======== PROVIDED RECORDS
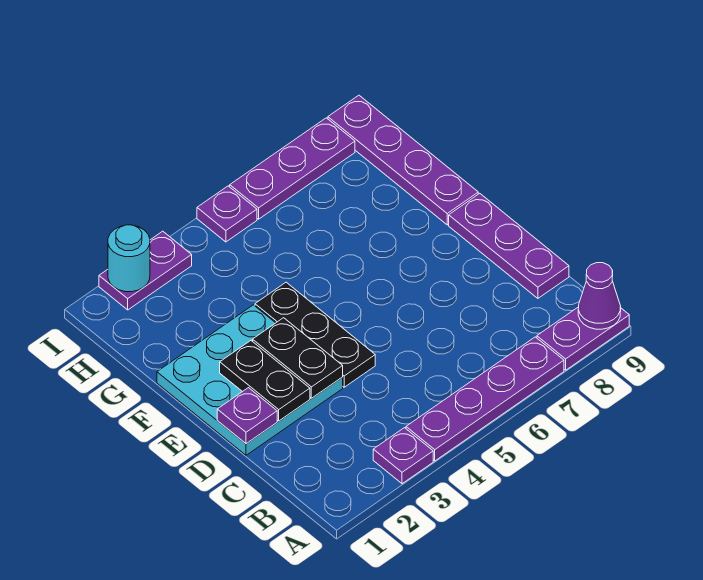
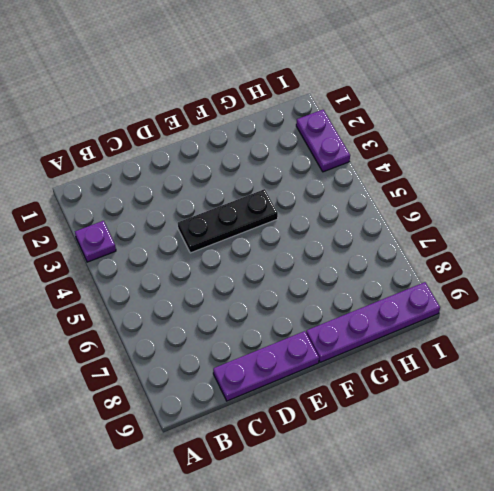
none -> purple plate A4:A7 level 1
none -> purple plate A8:A9 level 1
none -> cyan plate D1:F3 level 1

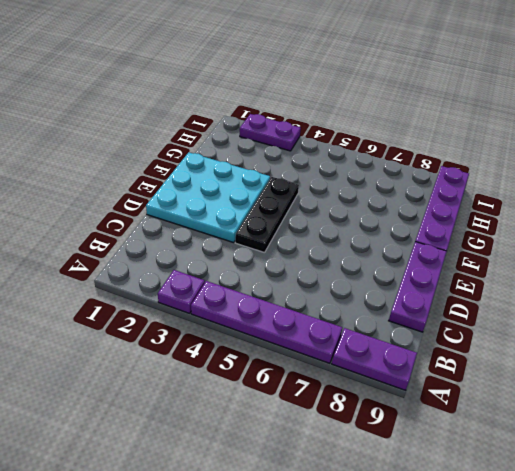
none -> purple plate I5 level 1
none -> purple plate I6:I8 level 1
none -> purple cone A9 level 2

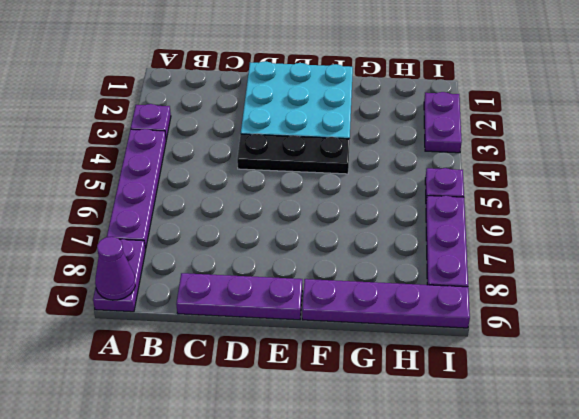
none -> purple plate D1 level 2
none -> black plate D2:E2 level 2
none -> black plate D3:E3 level 2

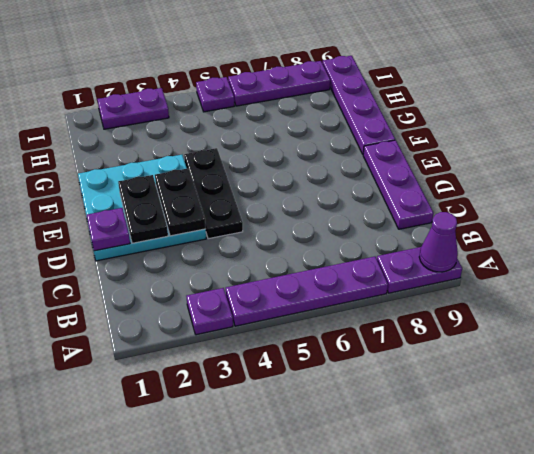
none -> cyan round brick I2 level 2

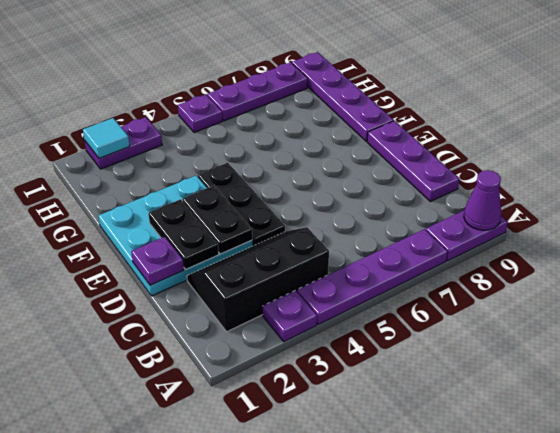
black slope B2:C4 level 1 top B -> none
cyan tile I2 level 2 -> cyan round brick I2 level 2

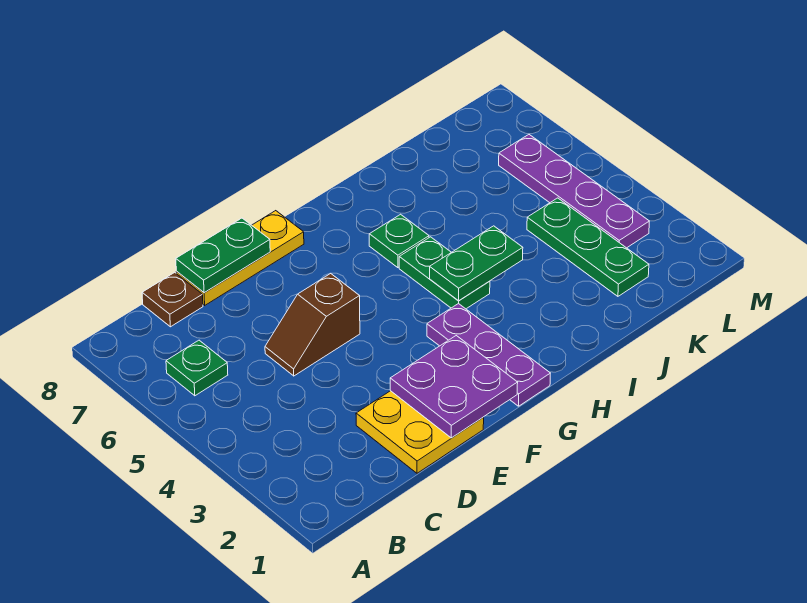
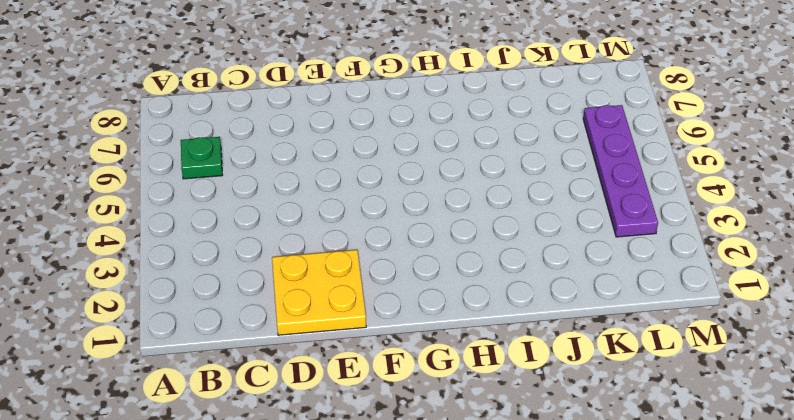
none -> brown plate C8 level 1
none -> brown slope D5:E5 level 1 top E
none -> yellow plate D8:F8 level 1

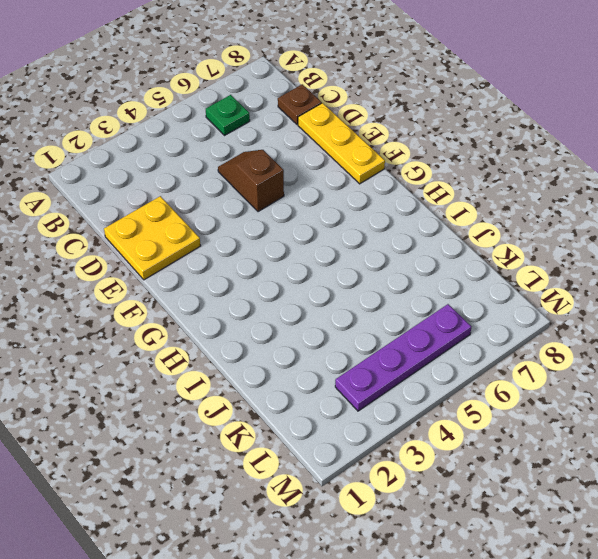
none -> purple plate G1:G3 level 1
none -> green plate H4:H5 level 1
none -> green plate H6 level 1

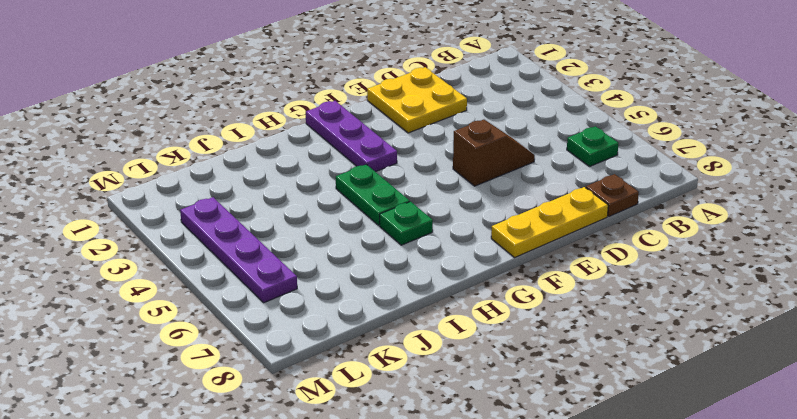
none -> green plate K2:K4 level 1
none -> green plate D8:E8 level 2
none -> purple plate E1:F2 level 2

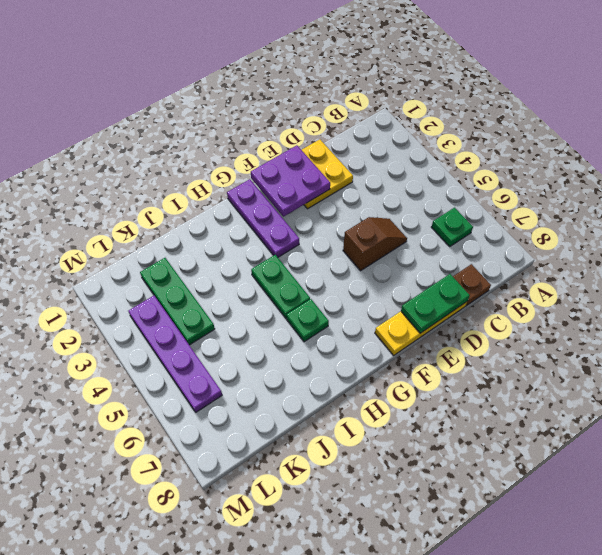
none -> green plate H4:I4 level 2

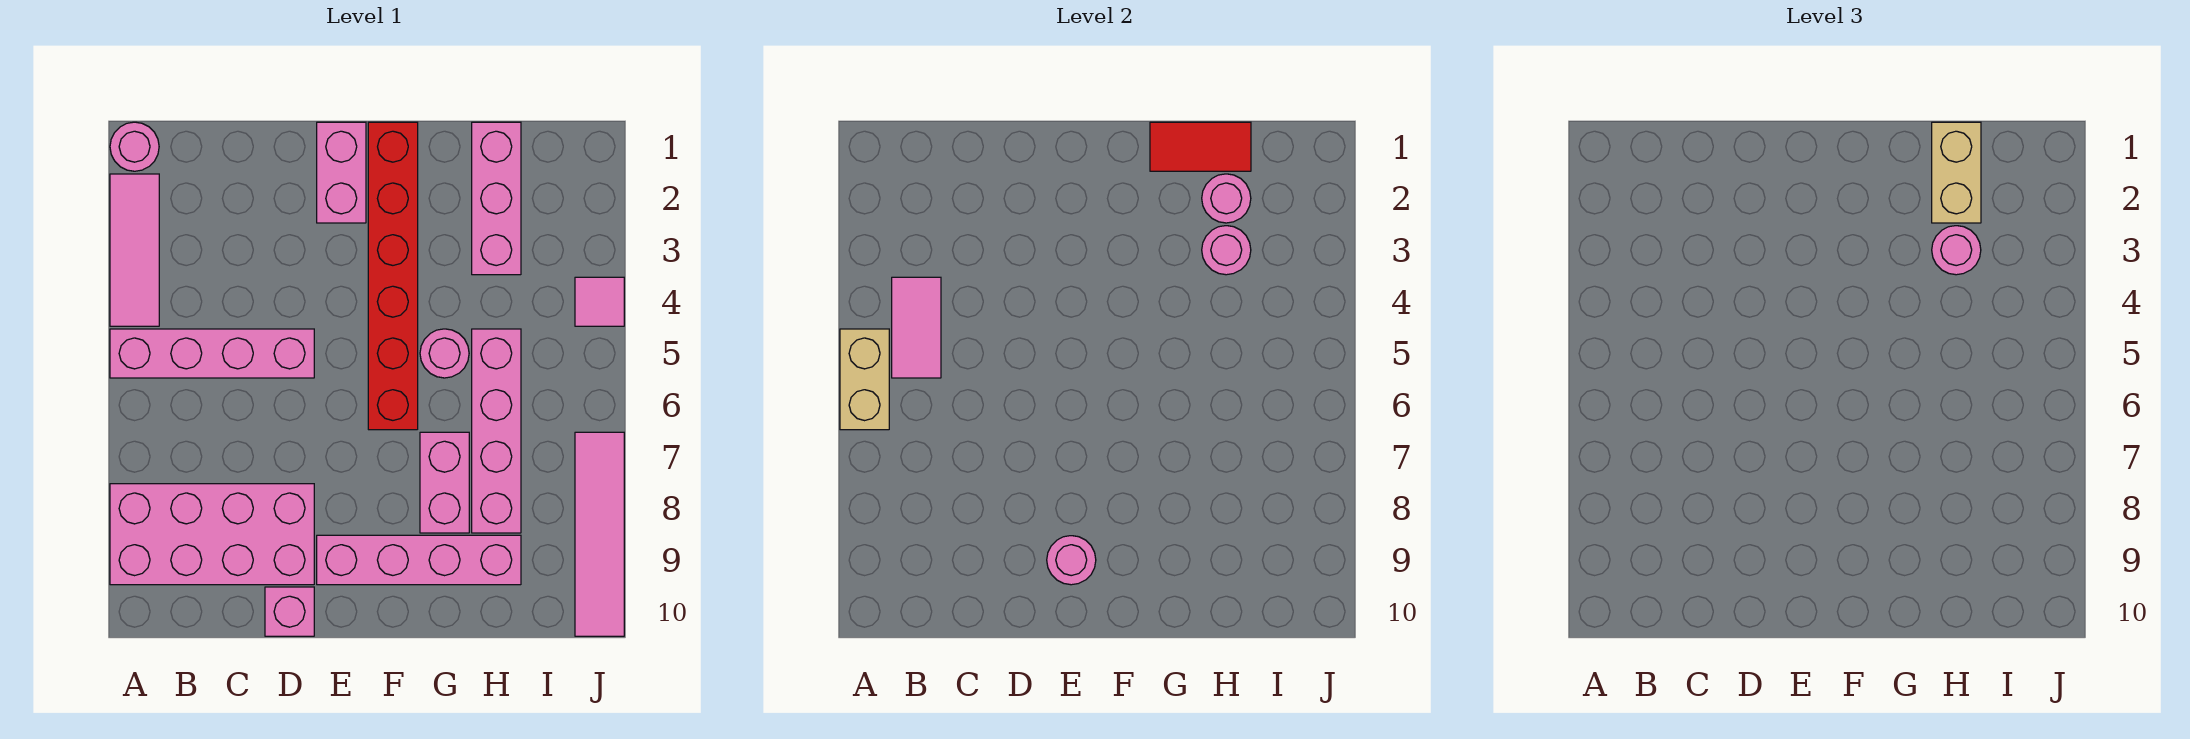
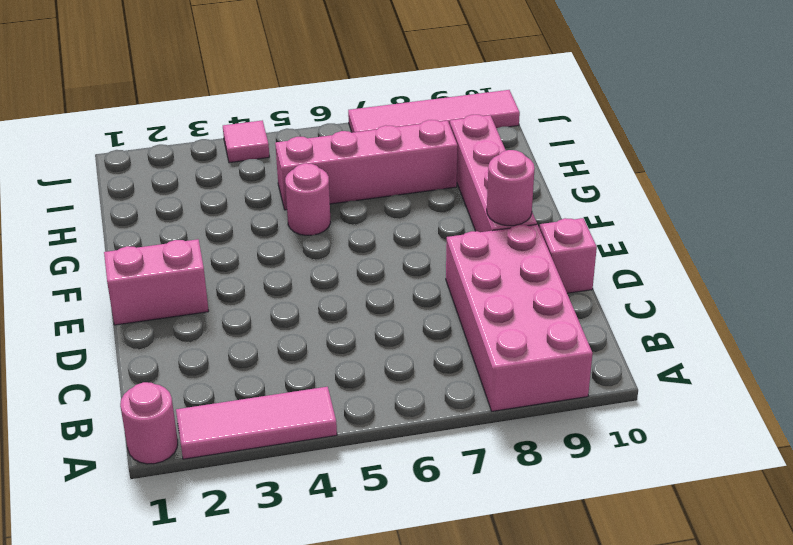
none -> pink brick A5:D5 level 1
none -> red brick F1:F6 level 1
none -> pink brick G7:G8 level 1

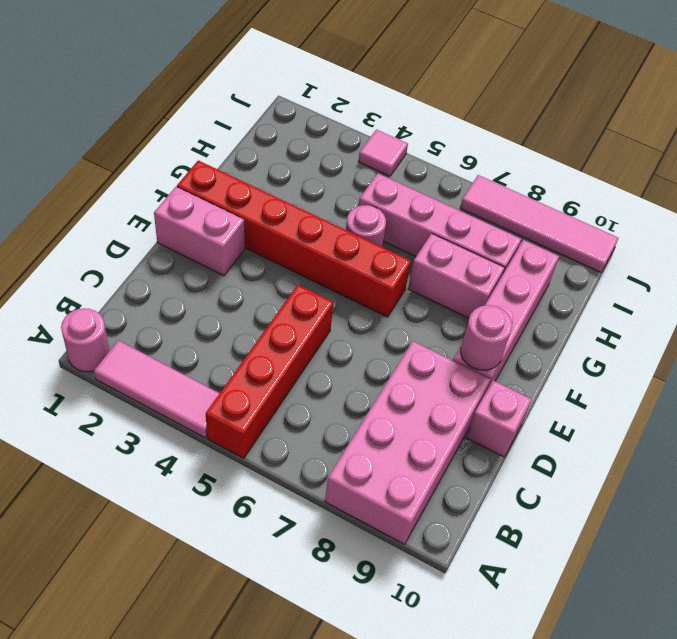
red brick A5:D5 level 1 -> pink brick A5:D5 level 1
none -> pink brick H1:H3 level 1
none -> tan brick A5:A6 level 2
none -> pink tile B4:B5 level 2

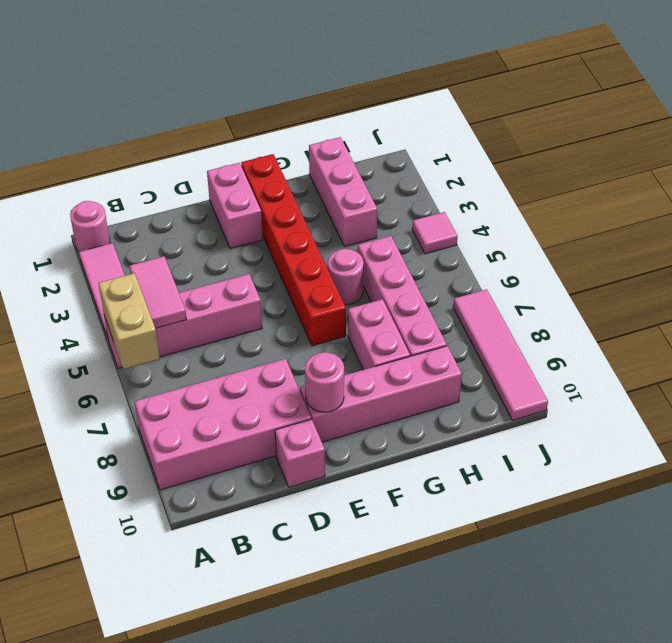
none -> red tile G1:H1 level 2
none -> pink round brick H2 level 2
none -> pink round brick H3 level 2

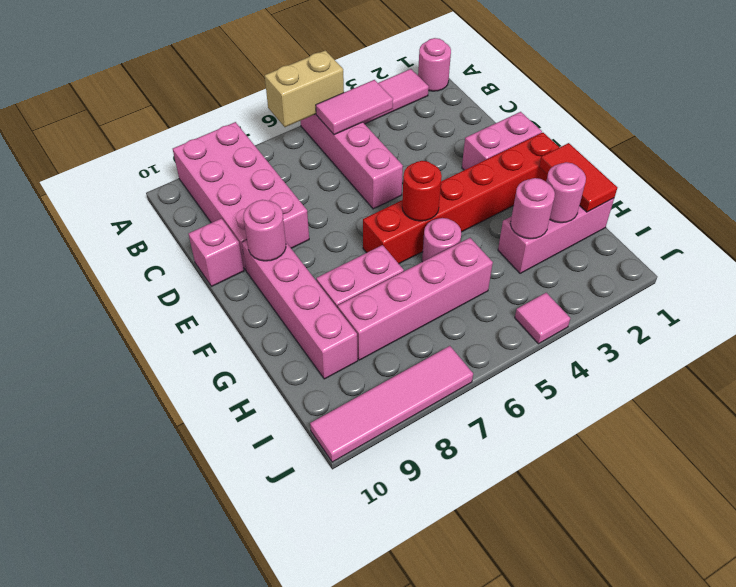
red round brick F5 level 2 -> none
none -> tan brick H1:H2 level 3
none -> pink round brick H3 level 3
================
WORK INSTRUCTION: What are the lines in the records above, word for word, from the one containing "none -> brown plate C8 level 1" through the one containing "none -> green plate D8:E8 level 2", both ends included and pictures left out?

EXERCISE ANSWER:
none -> brown plate C8 level 1
none -> brown slope D5:E5 level 1 top E
none -> yellow plate D8:F8 level 1

none -> purple plate G1:G3 level 1
none -> green plate H4:H5 level 1
none -> green plate H6 level 1

none -> green plate K2:K4 level 1
none -> green plate D8:E8 level 2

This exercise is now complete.